▸ TASK TO COMPLETE:
Every record that follows should be output exactly as it is given.

▸ MATERIAL PROVIDED:
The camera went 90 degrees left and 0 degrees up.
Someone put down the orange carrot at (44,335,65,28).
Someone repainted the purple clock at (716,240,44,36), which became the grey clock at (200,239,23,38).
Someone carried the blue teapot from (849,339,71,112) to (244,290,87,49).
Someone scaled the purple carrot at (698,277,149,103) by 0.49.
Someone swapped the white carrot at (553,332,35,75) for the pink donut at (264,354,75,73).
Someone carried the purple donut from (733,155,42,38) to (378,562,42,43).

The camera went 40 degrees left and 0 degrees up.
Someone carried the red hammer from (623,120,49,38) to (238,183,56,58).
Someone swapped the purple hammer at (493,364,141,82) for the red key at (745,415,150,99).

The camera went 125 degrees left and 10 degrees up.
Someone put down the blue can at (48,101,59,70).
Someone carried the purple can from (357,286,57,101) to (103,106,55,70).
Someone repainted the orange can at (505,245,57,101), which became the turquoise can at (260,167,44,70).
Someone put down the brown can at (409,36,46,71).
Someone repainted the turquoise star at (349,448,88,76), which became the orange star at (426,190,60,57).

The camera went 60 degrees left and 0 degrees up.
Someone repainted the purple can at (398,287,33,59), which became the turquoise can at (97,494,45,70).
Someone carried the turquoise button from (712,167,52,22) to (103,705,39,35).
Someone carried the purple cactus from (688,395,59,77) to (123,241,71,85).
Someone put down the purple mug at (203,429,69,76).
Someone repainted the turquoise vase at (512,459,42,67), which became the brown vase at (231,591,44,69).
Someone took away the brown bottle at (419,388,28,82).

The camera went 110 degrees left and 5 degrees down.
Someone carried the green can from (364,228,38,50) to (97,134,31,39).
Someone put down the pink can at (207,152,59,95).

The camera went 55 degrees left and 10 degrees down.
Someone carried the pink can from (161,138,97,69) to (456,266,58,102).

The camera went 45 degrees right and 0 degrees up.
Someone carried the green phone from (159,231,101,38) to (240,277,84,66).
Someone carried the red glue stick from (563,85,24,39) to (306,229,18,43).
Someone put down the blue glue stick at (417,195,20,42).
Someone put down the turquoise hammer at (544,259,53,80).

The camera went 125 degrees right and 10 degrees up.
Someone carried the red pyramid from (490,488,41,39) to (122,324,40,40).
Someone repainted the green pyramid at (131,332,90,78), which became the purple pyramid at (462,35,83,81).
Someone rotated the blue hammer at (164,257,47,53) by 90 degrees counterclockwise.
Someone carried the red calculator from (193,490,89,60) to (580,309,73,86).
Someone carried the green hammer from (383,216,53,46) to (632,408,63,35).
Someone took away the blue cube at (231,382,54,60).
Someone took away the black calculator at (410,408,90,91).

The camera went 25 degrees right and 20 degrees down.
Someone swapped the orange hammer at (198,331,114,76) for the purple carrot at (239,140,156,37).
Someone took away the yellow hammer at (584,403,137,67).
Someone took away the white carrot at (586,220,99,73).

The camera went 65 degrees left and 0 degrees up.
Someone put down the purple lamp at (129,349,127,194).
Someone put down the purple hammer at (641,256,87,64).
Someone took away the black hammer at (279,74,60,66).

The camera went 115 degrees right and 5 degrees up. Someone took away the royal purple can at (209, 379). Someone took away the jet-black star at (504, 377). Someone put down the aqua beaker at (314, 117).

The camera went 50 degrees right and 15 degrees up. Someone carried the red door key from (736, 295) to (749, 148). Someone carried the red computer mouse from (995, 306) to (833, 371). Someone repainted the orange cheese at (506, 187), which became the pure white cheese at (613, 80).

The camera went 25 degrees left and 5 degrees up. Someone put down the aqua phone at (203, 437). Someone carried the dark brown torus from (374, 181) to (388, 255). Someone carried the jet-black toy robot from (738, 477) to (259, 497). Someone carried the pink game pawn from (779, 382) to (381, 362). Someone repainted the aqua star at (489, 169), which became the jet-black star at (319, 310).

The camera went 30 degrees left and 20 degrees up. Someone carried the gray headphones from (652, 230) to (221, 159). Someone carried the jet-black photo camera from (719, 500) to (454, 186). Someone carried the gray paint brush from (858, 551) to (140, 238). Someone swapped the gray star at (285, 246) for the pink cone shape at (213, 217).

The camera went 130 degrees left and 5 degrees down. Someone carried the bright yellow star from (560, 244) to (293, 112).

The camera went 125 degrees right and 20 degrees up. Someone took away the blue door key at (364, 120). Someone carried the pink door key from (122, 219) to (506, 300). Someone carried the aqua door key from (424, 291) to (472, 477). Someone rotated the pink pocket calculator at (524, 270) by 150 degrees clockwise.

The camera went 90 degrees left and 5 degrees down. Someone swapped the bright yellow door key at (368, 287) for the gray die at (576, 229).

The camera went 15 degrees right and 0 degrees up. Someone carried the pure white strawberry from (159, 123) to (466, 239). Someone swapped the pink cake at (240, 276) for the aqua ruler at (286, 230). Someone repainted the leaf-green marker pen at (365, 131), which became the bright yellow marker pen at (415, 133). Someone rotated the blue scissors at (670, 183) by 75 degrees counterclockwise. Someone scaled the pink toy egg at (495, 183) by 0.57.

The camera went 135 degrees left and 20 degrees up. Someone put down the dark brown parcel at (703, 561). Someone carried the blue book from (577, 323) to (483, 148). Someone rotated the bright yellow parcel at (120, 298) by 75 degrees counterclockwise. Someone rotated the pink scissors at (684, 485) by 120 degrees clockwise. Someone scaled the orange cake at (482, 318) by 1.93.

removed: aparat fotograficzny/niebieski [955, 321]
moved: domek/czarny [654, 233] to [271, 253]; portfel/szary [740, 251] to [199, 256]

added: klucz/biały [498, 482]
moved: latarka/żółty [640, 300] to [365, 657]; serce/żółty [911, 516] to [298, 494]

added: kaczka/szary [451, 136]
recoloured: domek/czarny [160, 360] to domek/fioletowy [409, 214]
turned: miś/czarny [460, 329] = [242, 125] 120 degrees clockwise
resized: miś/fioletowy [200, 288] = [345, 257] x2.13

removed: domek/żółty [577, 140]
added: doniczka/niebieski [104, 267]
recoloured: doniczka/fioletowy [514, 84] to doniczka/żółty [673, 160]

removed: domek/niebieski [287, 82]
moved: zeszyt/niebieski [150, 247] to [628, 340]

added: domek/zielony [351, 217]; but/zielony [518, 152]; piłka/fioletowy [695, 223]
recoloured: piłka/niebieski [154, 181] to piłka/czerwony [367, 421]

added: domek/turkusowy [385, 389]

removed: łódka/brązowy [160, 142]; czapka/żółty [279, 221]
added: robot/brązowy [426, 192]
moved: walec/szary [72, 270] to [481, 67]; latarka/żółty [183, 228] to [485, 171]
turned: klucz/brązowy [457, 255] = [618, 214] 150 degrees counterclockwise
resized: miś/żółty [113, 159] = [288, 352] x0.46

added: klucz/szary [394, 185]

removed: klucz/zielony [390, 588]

▸ REPLY:
The camera went 90 degrees left and 0 degrees up.
Someone put down the orange carrot at (44,335,65,28).
Someone repainted the purple clock at (716,240,44,36), which became the grey clock at (200,239,23,38).
Someone carried the blue teapot from (849,339,71,112) to (244,290,87,49).
Someone scaled the purple carrot at (698,277,149,103) by 0.49.
Someone swapped the white carrot at (553,332,35,75) for the pink donut at (264,354,75,73).
Someone carried the purple donut from (733,155,42,38) to (378,562,42,43).

The camera went 40 degrees left and 0 degrees up.
Someone carried the red hammer from (623,120,49,38) to (238,183,56,58).
Someone swapped the purple hammer at (493,364,141,82) for the red key at (745,415,150,99).

The camera went 125 degrees left and 10 degrees up.
Someone put down the blue can at (48,101,59,70).
Someone carried the purple can from (357,286,57,101) to (103,106,55,70).
Someone repainted the orange can at (505,245,57,101), which became the turquoise can at (260,167,44,70).
Someone put down the brown can at (409,36,46,71).
Someone repainted the turquoise star at (349,448,88,76), which became the orange star at (426,190,60,57).

The camera went 60 degrees left and 0 degrees up.
Someone repainted the purple can at (398,287,33,59), which became the turquoise can at (97,494,45,70).
Someone carried the turquoise button from (712,167,52,22) to (103,705,39,35).
Someone carried the purple cactus from (688,395,59,77) to (123,241,71,85).
Someone put down the purple mug at (203,429,69,76).
Someone repainted the turquoise vase at (512,459,42,67), which became the brown vase at (231,591,44,69).
Someone took away the brown bottle at (419,388,28,82).

The camera went 110 degrees left and 5 degrees down.
Someone carried the green can from (364,228,38,50) to (97,134,31,39).
Someone put down the pink can at (207,152,59,95).

The camera went 55 degrees left and 10 degrees down.
Someone carried the pink can from (161,138,97,69) to (456,266,58,102).

The camera went 45 degrees right and 0 degrees up.
Someone carried the green phone from (159,231,101,38) to (240,277,84,66).
Someone carried the red glue stick from (563,85,24,39) to (306,229,18,43).
Someone put down the blue glue stick at (417,195,20,42).
Someone put down the turquoise hammer at (544,259,53,80).

The camera went 125 degrees right and 10 degrees up.
Someone carried the red pyramid from (490,488,41,39) to (122,324,40,40).
Someone repainted the green pyramid at (131,332,90,78), which became the purple pyramid at (462,35,83,81).
Someone rotated the blue hammer at (164,257,47,53) by 90 degrees counterclockwise.
Someone carried the red calculator from (193,490,89,60) to (580,309,73,86).
Someone carried the green hammer from (383,216,53,46) to (632,408,63,35).
Someone took away the blue cube at (231,382,54,60).
Someone took away the black calculator at (410,408,90,91).

The camera went 25 degrees right and 20 degrees down.
Someone swapped the orange hammer at (198,331,114,76) for the purple carrot at (239,140,156,37).
Someone took away the yellow hammer at (584,403,137,67).
Someone took away the white carrot at (586,220,99,73).

The camera went 65 degrees left and 0 degrees up.
Someone put down the purple lamp at (129,349,127,194).
Someone put down the purple hammer at (641,256,87,64).
Someone took away the black hammer at (279,74,60,66).

The camera went 115 degrees right and 5 degrees up. Someone took away the royal purple can at (209, 379). Someone took away the jet-black star at (504, 377). Someone put down the aqua beaker at (314, 117).

The camera went 50 degrees right and 15 degrees up. Someone carried the red door key from (736, 295) to (749, 148). Someone carried the red computer mouse from (995, 306) to (833, 371). Someone repainted the orange cheese at (506, 187), which became the pure white cheese at (613, 80).

The camera went 25 degrees left and 5 degrees up. Someone put down the aqua phone at (203, 437). Someone carried the dark brown torus from (374, 181) to (388, 255). Someone carried the jet-black toy robot from (738, 477) to (259, 497). Someone carried the pink game pawn from (779, 382) to (381, 362). Someone repainted the aqua star at (489, 169), which became the jet-black star at (319, 310).

The camera went 30 degrees left and 20 degrees up. Someone carried the gray headphones from (652, 230) to (221, 159). Someone carried the jet-black photo camera from (719, 500) to (454, 186). Someone carried the gray paint brush from (858, 551) to (140, 238). Someone swapped the gray star at (285, 246) for the pink cone shape at (213, 217).

The camera went 130 degrees left and 5 degrees down. Someone carried the bright yellow star from (560, 244) to (293, 112).

The camera went 125 degrees right and 20 degrees up. Someone took away the blue door key at (364, 120). Someone carried the pink door key from (122, 219) to (506, 300). Someone carried the aqua door key from (424, 291) to (472, 477). Someone rotated the pink pocket calculator at (524, 270) by 150 degrees clockwise.

The camera went 90 degrees left and 5 degrees down. Someone swapped the bright yellow door key at (368, 287) for the gray die at (576, 229).

The camera went 15 degrees right and 0 degrees up. Someone carried the pure white strawberry from (159, 123) to (466, 239). Someone swapped the pink cake at (240, 276) for the aqua ruler at (286, 230). Someone repainted the leaf-green marker pen at (365, 131), which became the bright yellow marker pen at (415, 133). Someone rotated the blue scissors at (670, 183) by 75 degrees counterclockwise. Someone scaled the pink toy egg at (495, 183) by 0.57.

The camera went 135 degrees left and 20 degrees up. Someone put down the dark brown parcel at (703, 561). Someone carried the blue book from (577, 323) to (483, 148). Someone rotated the bright yellow parcel at (120, 298) by 75 degrees counterclockwise. Someone rotated the pink scissors at (684, 485) by 120 degrees clockwise. Someone scaled the orange cake at (482, 318) by 1.93.

removed: aparat fotograficzny/niebieski [955, 321]
moved: domek/czarny [654, 233] to [271, 253]; portfel/szary [740, 251] to [199, 256]

added: klucz/biały [498, 482]
moved: latarka/żółty [640, 300] to [365, 657]; serce/żółty [911, 516] to [298, 494]

added: kaczka/szary [451, 136]
recoloured: domek/czarny [160, 360] to domek/fioletowy [409, 214]
turned: miś/czarny [460, 329] = [242, 125] 120 degrees clockwise
resized: miś/fioletowy [200, 288] = [345, 257] x2.13

removed: domek/żółty [577, 140]
added: doniczka/niebieski [104, 267]
recoloured: doniczka/fioletowy [514, 84] to doniczka/żółty [673, 160]

removed: domek/niebieski [287, 82]
moved: zeszyt/niebieski [150, 247] to [628, 340]

added: domek/zielony [351, 217]; but/zielony [518, 152]; piłka/fioletowy [695, 223]
recoloured: piłka/niebieski [154, 181] to piłka/czerwony [367, 421]

added: domek/turkusowy [385, 389]

removed: łódka/brązowy [160, 142]; czapka/żółty [279, 221]
added: robot/brązowy [426, 192]
moved: walec/szary [72, 270] to [481, 67]; latarka/żółty [183, 228] to [485, 171]
turned: klucz/brązowy [457, 255] = [618, 214] 150 degrees counterclockwise
resized: miś/żółty [113, 159] = [288, 352] x0.46

added: klucz/szary [394, 185]

removed: klucz/zielony [390, 588]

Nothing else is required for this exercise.